> **What to do**: Copy every line of the entries below verbatim, leaving the pictures out of your answer.

------------------------------------------------------------

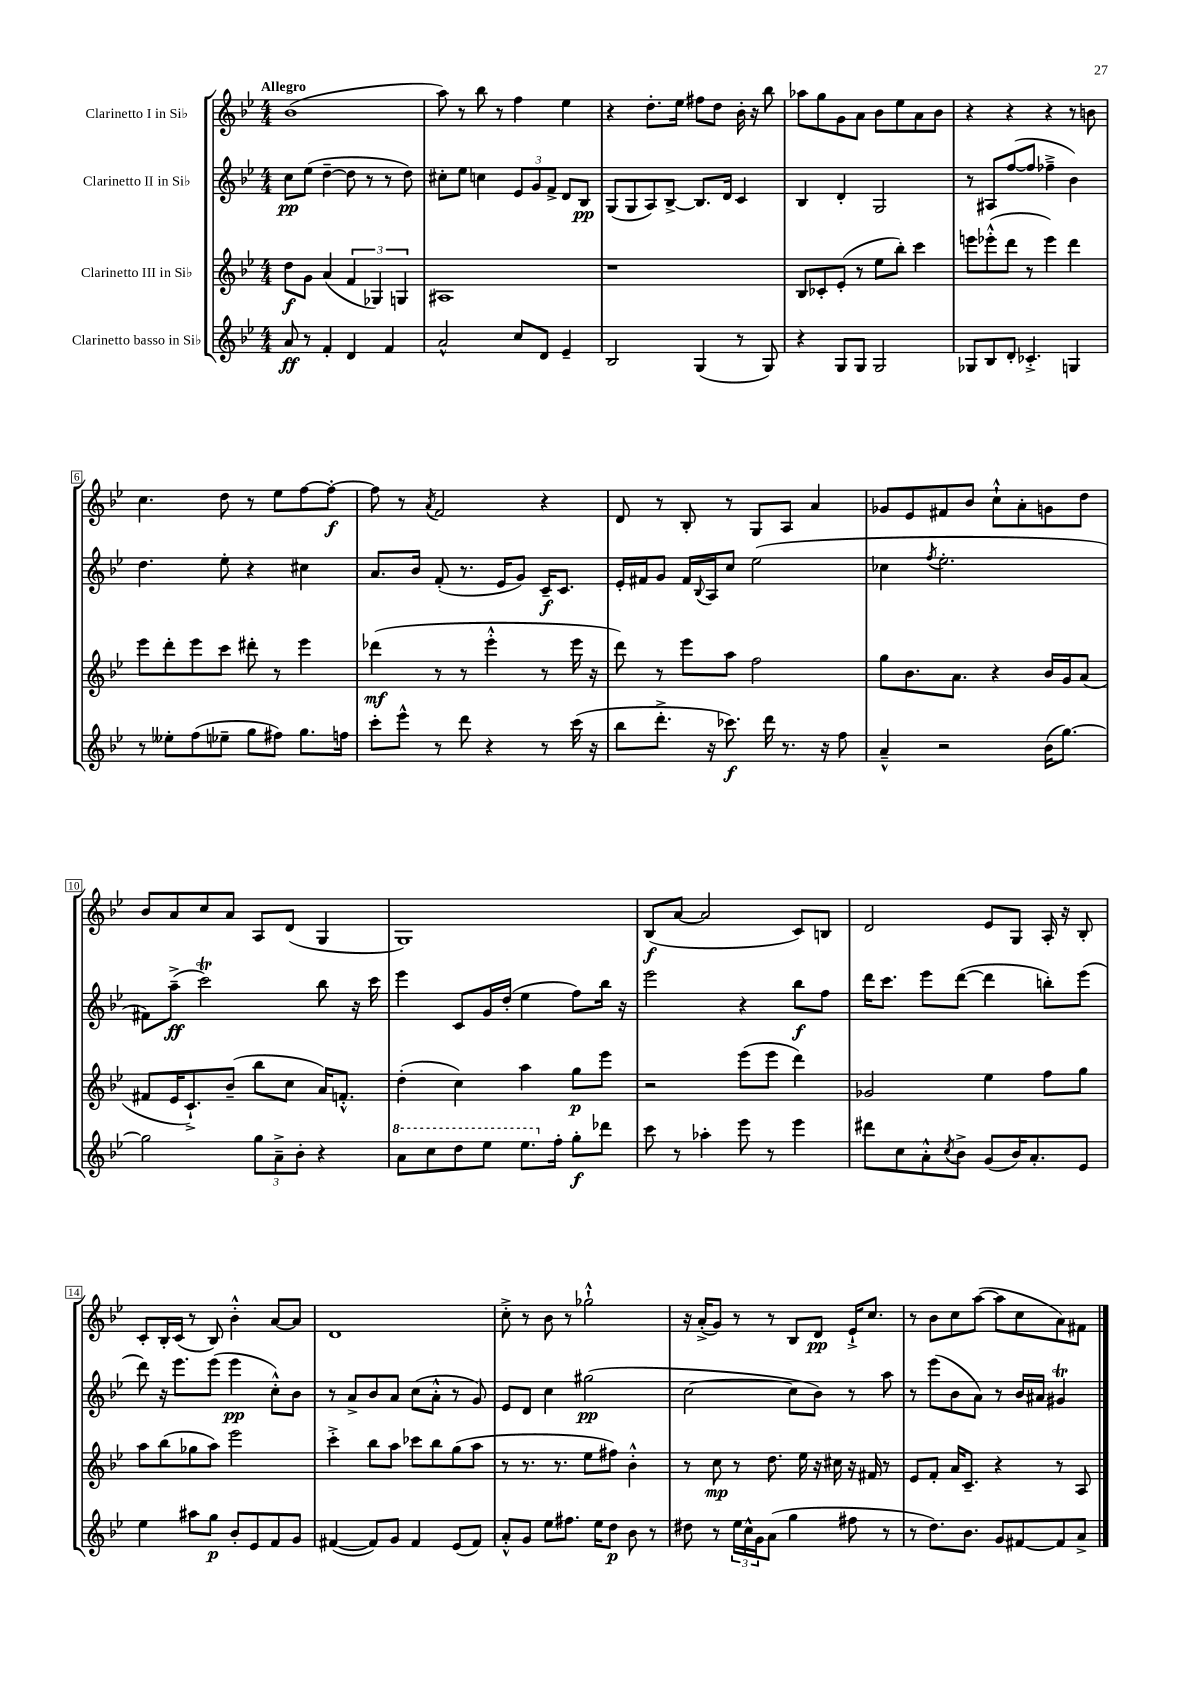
<<
\new StaffGroup <<
\new Staff = "s0" \with { instrumentName = "Clarinetto I in Sib" } {
    \clef treble \key bes \major \numericTimeSignature \time 4/4 \tempo "Allegro"
    bes'1( |
    a''8) r8 bes''8 r8 f''4 ees''4 |
    r4 d''8.-. ees''16 fis''8 d''8 bes'16-. r16 bes''8 |
    aes''8 g''8 g'8 a'8 bes'8 ees''8 a'8 bes'8 |
    r4 r4 r4 r8 b'8 |
    c''4. d''8 r8 ees''8 f''8~ f''8~-.\f |
    f''8 r8 \acciaccatura { a'8 } f'2 r4 |
    d'8 r8 bes8-. r8 g8 a8 a'4 |
    ges'8 ees'8 fis'8 bes'8 c''8-!-^ a'8-. g'8 d''8 |
    bes'8 a'8 c''8 a'8 a8 d'8( g4 |
    g1) |
    bes8\f( a'8~ a'2 c'8) b8 |
    d'2 ees'8 g8 a16-. r16 bes8-. |
    c'8-. bes16-. c'16( r8 bes8) bes'4-.-^ a'8~ a'8 |
    d'1 |
    c''8-.-> r8 bes'8 r8 ges''2-!-^ |
    r16 a'16-.->( g'8) r8 r8 bes8 d'8\pp ees'16-!-> c''8. |
    r8 bes'8 c''8 a''8~( a''8 c''8 a'8) fis'8 \bar "|." |
}
\new Staff = "s1" \with { instrumentName = "Clarinetto II in Sib" } {
    \clef treble \key bes \major \numericTimeSignature \time 4/4
    c''8\pp ees''8( d''4~-- d''8 r8 r8 d''8) |
    cis''8-. ees''8 c''4 \tuplet 3/2 { ees'8 g'8 f'8-> } d'8 bes8\pp |
    g8( g8 a8) bes8~-> bes8. d'16 c'4 |
    bes4 d'4-. g2 |
    r8 ais8 f''8~( f''8 fes''4---> bes'4) |
    d''4. ees''8-. r4 cis''4 |
    a'8. bes'16 f'8-.( r8. ees'16 g'8) c'16--\f c'8. |
    ees'16-. fis'16 g'8 fis'16 \appoggiatura { bes8 } a16 c''8 ees''2( |
    ces''4 \acciaccatura { f''8 } ees''2.-. |
    fis'8) a''8--->\ff( c'''2\trill) bes''8 r16 c'''16 |
    ees'''4 c'8 g'16 d''16-.( ees''4 f''8) bes''16 r16 |
    ees'''2 r4 bes''8\f f''8 |
    d'''16 c'''8. ees'''8 d'''8~( d'''4 b''8-.) ees'''8( |
    d'''8) r16 ees'''8. ees'''8( ees'''4\pp c''8-.-^) bes'8 |
    r8 a'8-> bes'8 a'8 c''8( a'8-.-^ r8 g'8) |
    ees'8 d'8 c''4 gis''2\pp( |
    c''2~ c''8 bes'8) r8 a''8 |
    r8 ees'''8( bes'8 a'8) r8 bes'16 ais'16 gis'4\trill \bar "|." |
}
\new Staff = "s2" \with { instrumentName = "Clarinetto III in Sib" } {
    \clef treble \key bes \major \numericTimeSignature \time 4/4
    d''8\f g'8 a'4( \tuplet 3/2 { f'4 ges4) g4 } |
    ais1 |
    r1 |
    bes8 ces'8-. ees'8-.( r8 ees''8 bes''8-.) c'''4 |
    e'''8 ees'''8-.-^( d'''8 r8 ees'''4) d'''4 |
    ees'''8 d'''8-. ees'''8 c'''8 dis'''8-. r8 ees'''4 |
    des'''4\mf( r8 r8 ees'''4-.-^ r8 ees'''16 r16 |
    d'''8) r8 ees'''8 a''8 f''2 |
    g''8 bes'8. a'8. r4 bes'16 g'16 a'8( |
    fis'8 ees'16 c'8.-!->) bes'8--( bes''8 c''8 a'16) f'8.-.-^ |
    d''4-.( c''4) a''4 g''8\p ees'''8 |
    r2 ees'''8( ees'''8 d'''4) |
    ges'2 ees''4 f''8 g''8 |
    a''8 bes''8( ges''8 a''8) ees'''2 |
    c'''4-.-> bes''8 a''8 ces'''8 bes''8 g''8( a''8 |
    r8 r8. r8. ees''8 fis''8) bes'4-.-^ |
    r8 c''8\mp r8 d''8. ees''16 r16 cis''16 r16 fis'16 r8 |
    ees'8 f'8-. a'16 c'8.-- r4 r8 a8 \bar "|." |
}
\new Staff = "s3" \with { instrumentName = "Clarinetto basso in Sib" } {
    \clef treble \key bes \major \numericTimeSignature \time 4/4
    a'8\ff r8 f'4-. d'4 f'4 |
    a'2-^ c''8 d'8 ees'4-- |
    bes2 g4( r8 g8) |
    r4 g8 g8 g2 |
    ges8 bes8 d'8-. ces'4.-.-> g4 |
    r8 eeses''8-. f''8( ees''8-- g''8 fis''8) g''8. f''16 |
    c'''8-. ees'''8-^ r8 d'''8 r4 r8 c'''16( r16 |
    bes''8 d'''8.-.-> r16 ces'''8.\f) d'''16 r8. r16 f''8 |
    a'4---^ r2 bes'16( g''8.~) |
    g''2 \tuplet 3/2 { g''8 a'8---> bes'8-. } r4 |
    \ottava #1 a''8 c'''8 d'''8 ees'''8 ees'''8. \ottava #0 f''16-. g''8-.\f des'''8 |
    c'''8 r8 aes''4-. ees'''8 r8 ees'''4 |
    dis'''8 c''8 a'8-.-^ \acciaccatura { c''8 } bes'8-> g'8( bes'16) a'8.-. ees'8 |
    ees''4 ais''8 g''8\p bes'8-. ees'8 f'8 g'8 |
    fis'4~( fis'8) g'8 fis'4 ees'8( fis'8) |
    a'8-.-^ g'8 ees''8 fis''8. ees''16 d''8\p bes'8 r8 |
    dis''8 r8 \tuplet 3/2 { ees''16 c''16-^ g'16 } a'8( g''4 fis''8 r8 |
    r8 d''8.) bes'8. g'8 fis'8~ fis'8 a'8-> \bar "|." |
}
>>
>>
\layout { \context { \Score \override BarNumber.stencil = #(make-stencil-boxer 0.1 0.3 ly:text-interface::print) } }
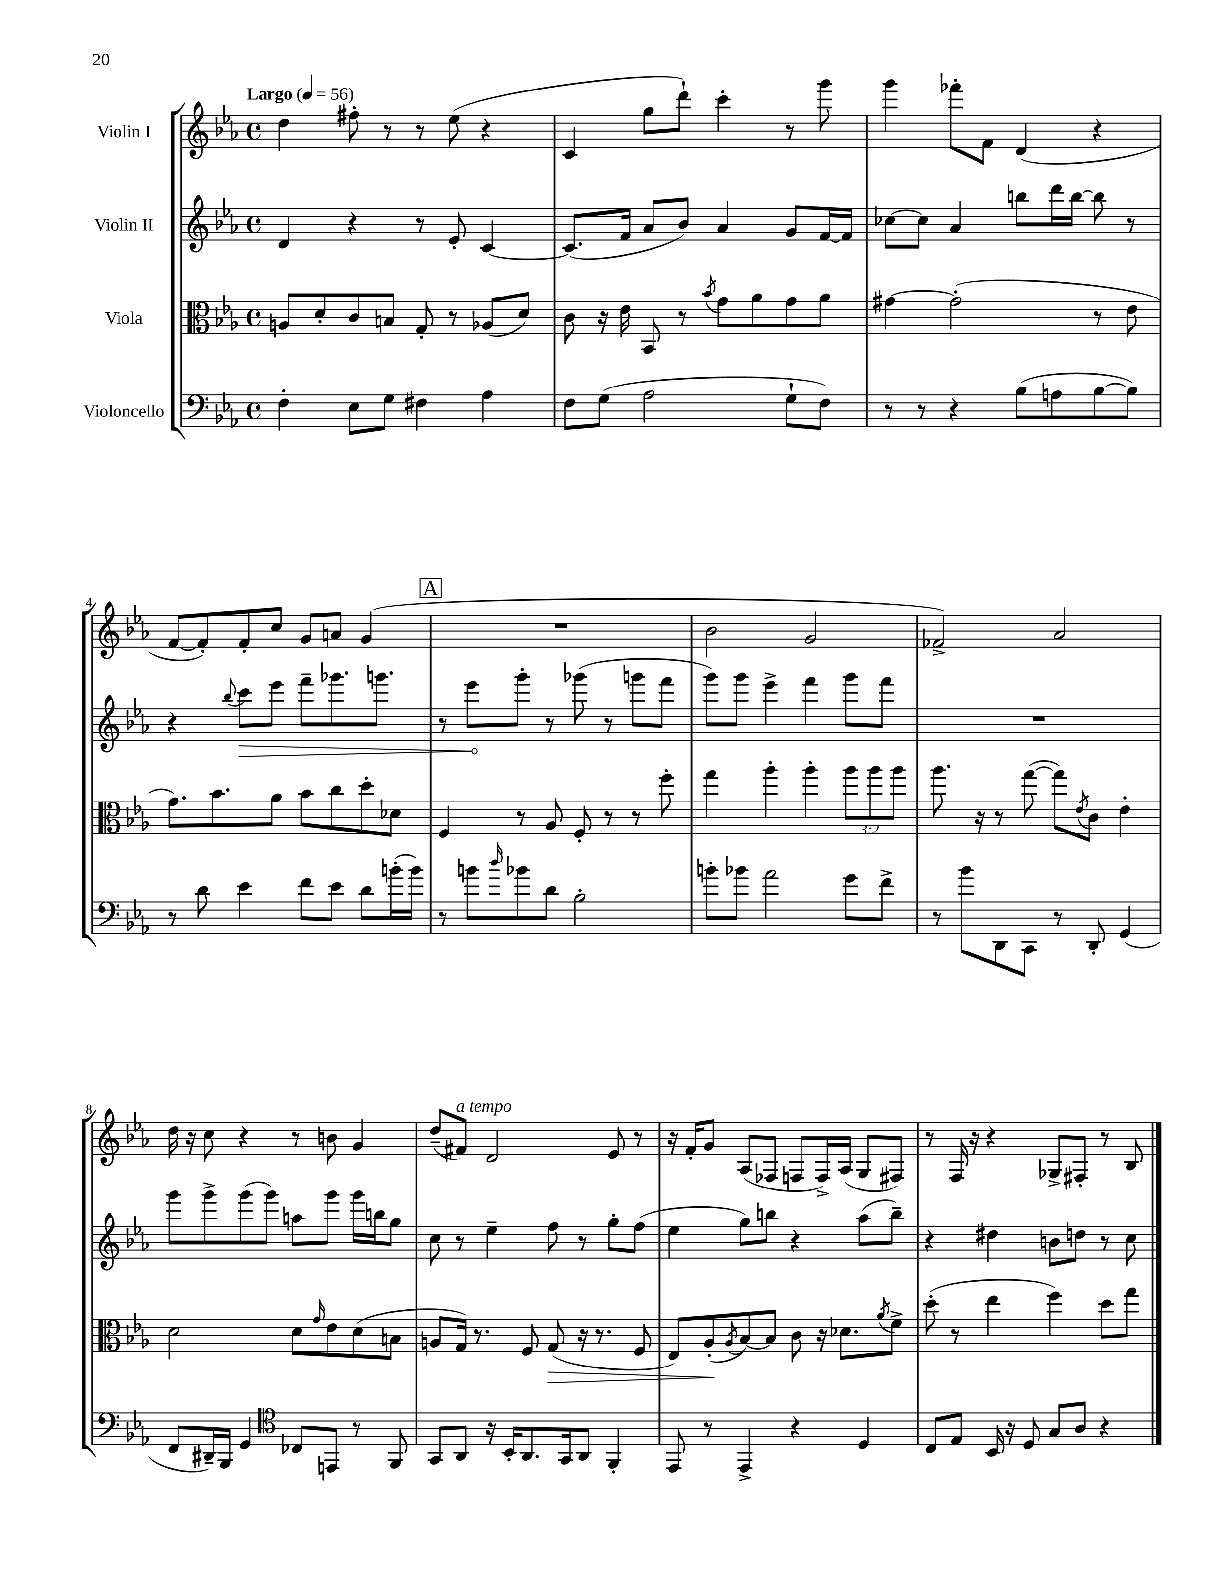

------------------------------------------------------------

> **Expected answer**:
<<
\new StaffGroup <<
\new Staff = "s0" \with { instrumentName = "Clarinetto I in Sib" } {
    \clef treble \key bes \major \numericTimeSignature \time 4/4 \tempo "Allegro"
    bes'1( |
    a''8) r8 bes''8 r8 f''4 ees''4 |
    r4 d''8.-. ees''16 fis''8 d''8 bes'16-. r16 bes''8 |
    aes''8 g''8 g'8 a'8 bes'8 ees''8 a'8 bes'8 |
    r4 r4 r4 r8 b'8 |
    c''4. d''8 r8 ees''8 f''8~ f''8~-.\f |
    f''8 r8 \acciaccatura { a'8 } f'2 r4 |
    d'8 r8 bes8-. r8 g8 a8 a'4 |
    ges'8 ees'8 fis'8 bes'8 c''8-!-^ a'8-. g'8 d''8 |
    bes'8 a'8 c''8 a'8 a8 d'8( g4 |
    g1) |
    bes8\f( a'8~ a'2 c'8) b8 |
    d'2 ees'8 g8 a16-. r16 bes8-. |
    c'8-. bes16-. c'16( r8 bes8) bes'4-.-^ a'8~ a'8 |
    d'1 |
    c''8-.-> r8 bes'8 r8 ges''2-!-^ |
    r16 a'16-.->( g'8) r8 r8 bes8 d'8\pp ees'16-!-> c''8. |
    r8 bes'8 c''8 a''8~( a''8 c''8 a'8) fis'8 \bar "|." |
}
\new Staff = "s1" \with { instrumentName = "Clarinetto II in Sib" } {
    \clef treble \key bes \major \numericTimeSignature \time 4/4
    c''8\pp ees''8( d''4~-- d''8 r8 r8 d''8) |
    cis''8-. ees''8 c''4 \tuplet 3/2 { ees'8 g'8 f'8-> } d'8 bes8\pp |
    g8( g8 a8) bes8~-> bes8. d'16 c'4 |
    bes4 d'4-. g2 |
    r8 ais8 f''8~( f''8 fes''4---> bes'4) |
    d''4. ees''8-. r4 cis''4 |
    a'8. bes'16 f'8-.( r8. ees'16 g'8) c'16--\f c'8. |
    ees'16-. fis'16 g'8 fis'16 \appoggiatura { bes8 } a16 c''8 ees''2( |
    ces''4 \acciaccatura { f''8 } ees''2.-. |
    fis'8) a''8--->\ff( c'''2\trill) bes''8 r16 c'''16 |
    ees'''4 c'8 g'16 d''16-.( ees''4 f''8) bes''16 r16 |
    ees'''2 r4 bes''8\f f''8 |
    d'''16 c'''8. ees'''8 d'''8~( d'''4 b''8-.) ees'''8( |
    d'''8) r16 ees'''8. ees'''8( ees'''4\pp c''8-.-^) bes'8 |
    r8 a'8-> bes'8 a'8 c''8( a'8-.-^ r8 g'8) |
    ees'8 d'8 c''4 gis''2\pp( |
    c''2~ c''8 bes'8) r8 a''8 |
    r8 ees'''8( bes'8 a'8) r8 bes'16 ais'16 gis'4\trill \bar "|." |
}
\new Staff = "s2" \with { instrumentName = "Clarinetto III in Sib" } {
    \clef treble \key bes \major \numericTimeSignature \time 4/4
    d''8\f g'8 a'4( \tuplet 3/2 { f'4 ges4) g4 } |
    ais1 |
    r1 |
    bes8 ces'8-. ees'8-.( r8 ees''8 bes''8-.) c'''4 |
    e'''8 ees'''8-.-^( d'''8 r8 ees'''4) d'''4 |
    ees'''8 d'''8-. ees'''8 c'''8 dis'''8-. r8 ees'''4 |
    des'''4\mf( r8 r8 ees'''4-.-^ r8 ees'''16 r16 |
    d'''8) r8 ees'''8 a''8 f''2 |
    g''8 bes'8. a'8. r4 bes'16 g'16 a'8( |
    fis'8 ees'16 c'8.-!->) bes'8--( bes''8 c''8 a'16) f'8.-.-^ |
    d''4-.( c''4) a''4 g''8\p ees'''8 |
    r2 ees'''8( ees'''8 d'''4) |
    ges'2 ees''4 f''8 g''8 |
    a''8 bes''8( ges''8 a''8) ees'''2 |
    c'''4-.-> bes''8 a''8 ces'''8 bes''8 g''8( a''8 |
    r8 r8. r8. ees''8 fis''8) bes'4-.-^ |
    r8 c''8\mp r8 d''8. ees''16 r16 cis''16 r16 fis'16 r8 |
    ees'8 f'8-. a'16 c'8.-- r4 r8 a8 \bar "|." |
}
\new Staff = "s3" \with { instrumentName = "Clarinetto basso in Sib" } {
    \clef treble \key bes \major \numericTimeSignature \time 4/4
    a'8\ff r8 f'4-. d'4 f'4 |
    a'2-^ c''8 d'8 ees'4-- |
    bes2 g4( r8 g8) |
    r4 g8 g8 g2 |
    ges8 bes8 d'8-. ces'4.-.-> g4 |
    r8 eeses''8-. f''8( ees''8-- g''8 fis''8) g''8. f''16 |
    c'''8-. ees'''8-^ r8 d'''8 r4 r8 c'''16( r16 |
    bes''8 d'''8.-.-> r16 ces'''8.\f) d'''16 r8. r16 f''8 |
    a'4---^ r2 bes'16( g''8.~) |
    g''2 \tuplet 3/2 { g''8 a'8---> bes'8-. } r4 |
    \ottava #1 a''8 c'''8 d'''8 ees'''8 ees'''8. \ottava #0 f''16-. g''8-.\f des'''8 |
    c'''8 r8 aes''4-. ees'''8 r8 ees'''4 |
    dis'''8 c''8 a'8-.-^ \acciaccatura { c''8 } bes'8-> g'8( bes'16) a'8.-. ees'8 |
    ees''4 ais''8 g''8\p bes'8-. ees'8 f'8 g'8 |
    fis'4~( fis'8) g'8 fis'4 ees'8( fis'8) |
    a'8-.-^ g'8 ees''8 fis''8. ees''16 d''8\p bes'8 r8 |
    dis''8 r8 \tuplet 3/2 { ees''16 c''16-^ g'16 } a'8( g''4 fis''8 r8 |
    r8 d''8.) bes'8. g'8 fis'8~ fis'8 a'8-> \bar "|." |
}
>>
>>
\layout { \context { \Score \override BarNumber.stencil = #(make-stencil-boxer 0.1 0.3 ly:text-interface::print) } }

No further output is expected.